-- Entries provided follows --

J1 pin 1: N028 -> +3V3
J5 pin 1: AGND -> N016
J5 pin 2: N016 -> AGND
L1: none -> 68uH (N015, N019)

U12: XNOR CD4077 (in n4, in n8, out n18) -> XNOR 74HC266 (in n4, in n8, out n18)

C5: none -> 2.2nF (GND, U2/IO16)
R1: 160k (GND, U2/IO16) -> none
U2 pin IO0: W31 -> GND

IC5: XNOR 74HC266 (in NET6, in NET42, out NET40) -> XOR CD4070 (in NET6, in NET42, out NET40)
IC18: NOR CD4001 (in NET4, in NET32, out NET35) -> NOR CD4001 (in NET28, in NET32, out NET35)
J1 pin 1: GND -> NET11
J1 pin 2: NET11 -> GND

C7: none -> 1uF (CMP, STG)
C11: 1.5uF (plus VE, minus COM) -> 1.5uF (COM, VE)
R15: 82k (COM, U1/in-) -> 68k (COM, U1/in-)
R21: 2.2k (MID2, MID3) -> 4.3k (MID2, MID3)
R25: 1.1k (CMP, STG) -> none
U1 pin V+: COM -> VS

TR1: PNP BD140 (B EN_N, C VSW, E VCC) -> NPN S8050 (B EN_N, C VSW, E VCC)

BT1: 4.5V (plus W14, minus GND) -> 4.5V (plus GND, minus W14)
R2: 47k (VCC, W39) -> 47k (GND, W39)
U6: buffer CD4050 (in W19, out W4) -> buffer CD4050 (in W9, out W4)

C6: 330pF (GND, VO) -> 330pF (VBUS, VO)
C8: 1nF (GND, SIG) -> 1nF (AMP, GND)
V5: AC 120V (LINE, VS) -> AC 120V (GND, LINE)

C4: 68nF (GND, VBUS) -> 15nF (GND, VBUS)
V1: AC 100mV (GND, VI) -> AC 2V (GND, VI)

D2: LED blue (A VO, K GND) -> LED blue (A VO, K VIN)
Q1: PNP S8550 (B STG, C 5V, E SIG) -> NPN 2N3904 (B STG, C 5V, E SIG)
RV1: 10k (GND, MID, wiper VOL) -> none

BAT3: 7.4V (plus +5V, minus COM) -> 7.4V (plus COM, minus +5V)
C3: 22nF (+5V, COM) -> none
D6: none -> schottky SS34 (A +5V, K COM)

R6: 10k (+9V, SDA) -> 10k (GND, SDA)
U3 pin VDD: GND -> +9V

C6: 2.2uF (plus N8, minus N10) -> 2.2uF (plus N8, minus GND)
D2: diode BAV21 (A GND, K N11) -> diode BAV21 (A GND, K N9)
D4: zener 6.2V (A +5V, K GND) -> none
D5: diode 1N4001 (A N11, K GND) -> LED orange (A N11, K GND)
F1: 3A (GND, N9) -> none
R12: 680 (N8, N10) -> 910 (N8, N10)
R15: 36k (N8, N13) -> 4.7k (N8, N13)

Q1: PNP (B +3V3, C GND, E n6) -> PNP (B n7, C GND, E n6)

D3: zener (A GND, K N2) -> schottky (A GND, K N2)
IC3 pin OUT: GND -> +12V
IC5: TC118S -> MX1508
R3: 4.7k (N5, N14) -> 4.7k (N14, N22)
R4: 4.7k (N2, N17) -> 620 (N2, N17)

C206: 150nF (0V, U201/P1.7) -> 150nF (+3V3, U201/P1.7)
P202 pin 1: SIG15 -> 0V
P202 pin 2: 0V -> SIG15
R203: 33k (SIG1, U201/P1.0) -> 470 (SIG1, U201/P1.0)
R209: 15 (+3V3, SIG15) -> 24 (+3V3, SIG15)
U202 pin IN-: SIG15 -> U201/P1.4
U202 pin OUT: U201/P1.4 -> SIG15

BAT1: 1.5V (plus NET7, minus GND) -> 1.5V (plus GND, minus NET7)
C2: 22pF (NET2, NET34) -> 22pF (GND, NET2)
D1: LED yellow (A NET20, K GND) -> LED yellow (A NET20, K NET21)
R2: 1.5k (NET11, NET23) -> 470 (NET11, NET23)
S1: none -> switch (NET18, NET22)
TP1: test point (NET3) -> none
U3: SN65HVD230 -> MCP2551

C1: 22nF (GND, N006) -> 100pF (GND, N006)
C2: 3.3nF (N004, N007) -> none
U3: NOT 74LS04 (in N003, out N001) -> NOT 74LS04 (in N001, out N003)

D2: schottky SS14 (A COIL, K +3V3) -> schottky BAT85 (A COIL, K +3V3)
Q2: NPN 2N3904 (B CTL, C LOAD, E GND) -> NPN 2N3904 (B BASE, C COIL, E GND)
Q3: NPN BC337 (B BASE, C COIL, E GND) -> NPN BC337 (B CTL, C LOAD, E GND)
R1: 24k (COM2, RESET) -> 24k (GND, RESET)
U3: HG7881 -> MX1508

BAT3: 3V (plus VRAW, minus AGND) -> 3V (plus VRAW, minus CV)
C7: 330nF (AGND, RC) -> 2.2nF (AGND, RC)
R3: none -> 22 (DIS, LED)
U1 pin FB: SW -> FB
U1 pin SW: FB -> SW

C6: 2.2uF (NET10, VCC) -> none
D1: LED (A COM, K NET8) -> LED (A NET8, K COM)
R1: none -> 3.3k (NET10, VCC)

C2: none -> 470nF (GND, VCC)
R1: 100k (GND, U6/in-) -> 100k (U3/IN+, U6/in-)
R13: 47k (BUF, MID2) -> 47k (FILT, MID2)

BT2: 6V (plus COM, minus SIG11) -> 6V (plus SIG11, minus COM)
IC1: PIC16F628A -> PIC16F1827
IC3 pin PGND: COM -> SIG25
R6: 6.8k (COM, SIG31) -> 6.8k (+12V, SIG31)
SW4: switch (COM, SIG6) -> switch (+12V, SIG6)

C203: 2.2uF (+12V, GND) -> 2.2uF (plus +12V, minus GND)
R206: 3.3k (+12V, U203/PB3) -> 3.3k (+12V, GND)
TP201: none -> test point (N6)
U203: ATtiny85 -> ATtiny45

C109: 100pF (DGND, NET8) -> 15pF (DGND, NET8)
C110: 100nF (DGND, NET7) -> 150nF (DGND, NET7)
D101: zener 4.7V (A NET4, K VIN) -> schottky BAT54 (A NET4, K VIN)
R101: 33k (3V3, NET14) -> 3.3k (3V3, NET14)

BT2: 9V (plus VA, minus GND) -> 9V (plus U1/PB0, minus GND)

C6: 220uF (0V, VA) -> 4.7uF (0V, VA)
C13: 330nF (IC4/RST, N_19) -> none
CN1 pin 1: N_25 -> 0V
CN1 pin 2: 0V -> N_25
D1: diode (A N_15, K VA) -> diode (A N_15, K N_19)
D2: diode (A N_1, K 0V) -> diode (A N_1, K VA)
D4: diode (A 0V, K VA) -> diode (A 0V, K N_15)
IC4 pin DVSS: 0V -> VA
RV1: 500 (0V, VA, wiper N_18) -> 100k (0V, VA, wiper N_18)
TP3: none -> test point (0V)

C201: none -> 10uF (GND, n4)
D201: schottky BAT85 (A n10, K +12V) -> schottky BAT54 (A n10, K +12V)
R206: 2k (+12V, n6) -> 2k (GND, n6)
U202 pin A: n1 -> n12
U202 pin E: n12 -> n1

-- Entries provided concluded --

> What to do: Output the records above in their entirety, exactly.

> Task output:
J1 pin 1: N028 -> +3V3
J5 pin 1: AGND -> N016
J5 pin 2: N016 -> AGND
L1: none -> 68uH (N015, N019)

U12: XNOR CD4077 (in n4, in n8, out n18) -> XNOR 74HC266 (in n4, in n8, out n18)

C5: none -> 2.2nF (GND, U2/IO16)
R1: 160k (GND, U2/IO16) -> none
U2 pin IO0: W31 -> GND

IC5: XNOR 74HC266 (in NET6, in NET42, out NET40) -> XOR CD4070 (in NET6, in NET42, out NET40)
IC18: NOR CD4001 (in NET4, in NET32, out NET35) -> NOR CD4001 (in NET28, in NET32, out NET35)
J1 pin 1: GND -> NET11
J1 pin 2: NET11 -> GND

C7: none -> 1uF (CMP, STG)
C11: 1.5uF (plus VE, minus COM) -> 1.5uF (COM, VE)
R15: 82k (COM, U1/in-) -> 68k (COM, U1/in-)
R21: 2.2k (MID2, MID3) -> 4.3k (MID2, MID3)
R25: 1.1k (CMP, STG) -> none
U1 pin V+: COM -> VS

TR1: PNP BD140 (B EN_N, C VSW, E VCC) -> NPN S8050 (B EN_N, C VSW, E VCC)

BT1: 4.5V (plus W14, minus GND) -> 4.5V (plus GND, minus W14)
R2: 47k (VCC, W39) -> 47k (GND, W39)
U6: buffer CD4050 (in W19, out W4) -> buffer CD4050 (in W9, out W4)

C6: 330pF (GND, VO) -> 330pF (VBUS, VO)
C8: 1nF (GND, SIG) -> 1nF (AMP, GND)
V5: AC 120V (LINE, VS) -> AC 120V (GND, LINE)

C4: 68nF (GND, VBUS) -> 15nF (GND, VBUS)
V1: AC 100mV (GND, VI) -> AC 2V (GND, VI)

D2: LED blue (A VO, K GND) -> LED blue (A VO, K VIN)
Q1: PNP S8550 (B STG, C 5V, E SIG) -> NPN 2N3904 (B STG, C 5V, E SIG)
RV1: 10k (GND, MID, wiper VOL) -> none

BAT3: 7.4V (plus +5V, minus COM) -> 7.4V (plus COM, minus +5V)
C3: 22nF (+5V, COM) -> none
D6: none -> schottky SS34 (A +5V, K COM)

R6: 10k (+9V, SDA) -> 10k (GND, SDA)
U3 pin VDD: GND -> +9V

C6: 2.2uF (plus N8, minus N10) -> 2.2uF (plus N8, minus GND)
D2: diode BAV21 (A GND, K N11) -> diode BAV21 (A GND, K N9)
D4: zener 6.2V (A +5V, K GND) -> none
D5: diode 1N4001 (A N11, K GND) -> LED orange (A N11, K GND)
F1: 3A (GND, N9) -> none
R12: 680 (N8, N10) -> 910 (N8, N10)
R15: 36k (N8, N13) -> 4.7k (N8, N13)

Q1: PNP (B +3V3, C GND, E n6) -> PNP (B n7, C GND, E n6)

D3: zener (A GND, K N2) -> schottky (A GND, K N2)
IC3 pin OUT: GND -> +12V
IC5: TC118S -> MX1508
R3: 4.7k (N5, N14) -> 4.7k (N14, N22)
R4: 4.7k (N2, N17) -> 620 (N2, N17)

C206: 150nF (0V, U201/P1.7) -> 150nF (+3V3, U201/P1.7)
P202 pin 1: SIG15 -> 0V
P202 pin 2: 0V -> SIG15
R203: 33k (SIG1, U201/P1.0) -> 470 (SIG1, U201/P1.0)
R209: 15 (+3V3, SIG15) -> 24 (+3V3, SIG15)
U202 pin IN-: SIG15 -> U201/P1.4
U202 pin OUT: U201/P1.4 -> SIG15

BAT1: 1.5V (plus NET7, minus GND) -> 1.5V (plus GND, minus NET7)
C2: 22pF (NET2, NET34) -> 22pF (GND, NET2)
D1: LED yellow (A NET20, K GND) -> LED yellow (A NET20, K NET21)
R2: 1.5k (NET11, NET23) -> 470 (NET11, NET23)
S1: none -> switch (NET18, NET22)
TP1: test point (NET3) -> none
U3: SN65HVD230 -> MCP2551

C1: 22nF (GND, N006) -> 100pF (GND, N006)
C2: 3.3nF (N004, N007) -> none
U3: NOT 74LS04 (in N003, out N001) -> NOT 74LS04 (in N001, out N003)

D2: schottky SS14 (A COIL, K +3V3) -> schottky BAT85 (A COIL, K +3V3)
Q2: NPN 2N3904 (B CTL, C LOAD, E GND) -> NPN 2N3904 (B BASE, C COIL, E GND)
Q3: NPN BC337 (B BASE, C COIL, E GND) -> NPN BC337 (B CTL, C LOAD, E GND)
R1: 24k (COM2, RESET) -> 24k (GND, RESET)
U3: HG7881 -> MX1508

BAT3: 3V (plus VRAW, minus AGND) -> 3V (plus VRAW, minus CV)
C7: 330nF (AGND, RC) -> 2.2nF (AGND, RC)
R3: none -> 22 (DIS, LED)
U1 pin FB: SW -> FB
U1 pin SW: FB -> SW

C6: 2.2uF (NET10, VCC) -> none
D1: LED (A COM, K NET8) -> LED (A NET8, K COM)
R1: none -> 3.3k (NET10, VCC)

C2: none -> 470nF (GND, VCC)
R1: 100k (GND, U6/in-) -> 100k (U3/IN+, U6/in-)
R13: 47k (BUF, MID2) -> 47k (FILT, MID2)

BT2: 6V (plus COM, minus SIG11) -> 6V (plus SIG11, minus COM)
IC1: PIC16F628A -> PIC16F1827
IC3 pin PGND: COM -> SIG25
R6: 6.8k (COM, SIG31) -> 6.8k (+12V, SIG31)
SW4: switch (COM, SIG6) -> switch (+12V, SIG6)

C203: 2.2uF (+12V, GND) -> 2.2uF (plus +12V, minus GND)
R206: 3.3k (+12V, U203/PB3) -> 3.3k (+12V, GND)
TP201: none -> test point (N6)
U203: ATtiny85 -> ATtiny45

C109: 100pF (DGND, NET8) -> 15pF (DGND, NET8)
C110: 100nF (DGND, NET7) -> 150nF (DGND, NET7)
D101: zener 4.7V (A NET4, K VIN) -> schottky BAT54 (A NET4, K VIN)
R101: 33k (3V3, NET14) -> 3.3k (3V3, NET14)

BT2: 9V (plus VA, minus GND) -> 9V (plus U1/PB0, minus GND)

C6: 220uF (0V, VA) -> 4.7uF (0V, VA)
C13: 330nF (IC4/RST, N_19) -> none
CN1 pin 1: N_25 -> 0V
CN1 pin 2: 0V -> N_25
D1: diode (A N_15, K VA) -> diode (A N_15, K N_19)
D2: diode (A N_1, K 0V) -> diode (A N_1, K VA)
D4: diode (A 0V, K VA) -> diode (A 0V, K N_15)
IC4 pin DVSS: 0V -> VA
RV1: 500 (0V, VA, wiper N_18) -> 100k (0V, VA, wiper N_18)
TP3: none -> test point (0V)

C201: none -> 10uF (GND, n4)
D201: schottky BAT85 (A n10, K +12V) -> schottky BAT54 (A n10, K +12V)
R206: 2k (+12V, n6) -> 2k (GND, n6)
U202 pin A: n1 -> n12
U202 pin E: n12 -> n1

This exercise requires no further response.